Records for this task =>
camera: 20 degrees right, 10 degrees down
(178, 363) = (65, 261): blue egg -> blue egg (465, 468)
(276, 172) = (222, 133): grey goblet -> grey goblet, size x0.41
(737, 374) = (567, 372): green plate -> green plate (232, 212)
...
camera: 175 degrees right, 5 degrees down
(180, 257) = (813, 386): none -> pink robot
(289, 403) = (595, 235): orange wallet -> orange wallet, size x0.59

Description of the task =>
What the answer needs is every line from the data above with "right" in it.

Worked solution =>
camera: 20 degrees right, 10 degrees down
camera: 175 degrees right, 5 degrees down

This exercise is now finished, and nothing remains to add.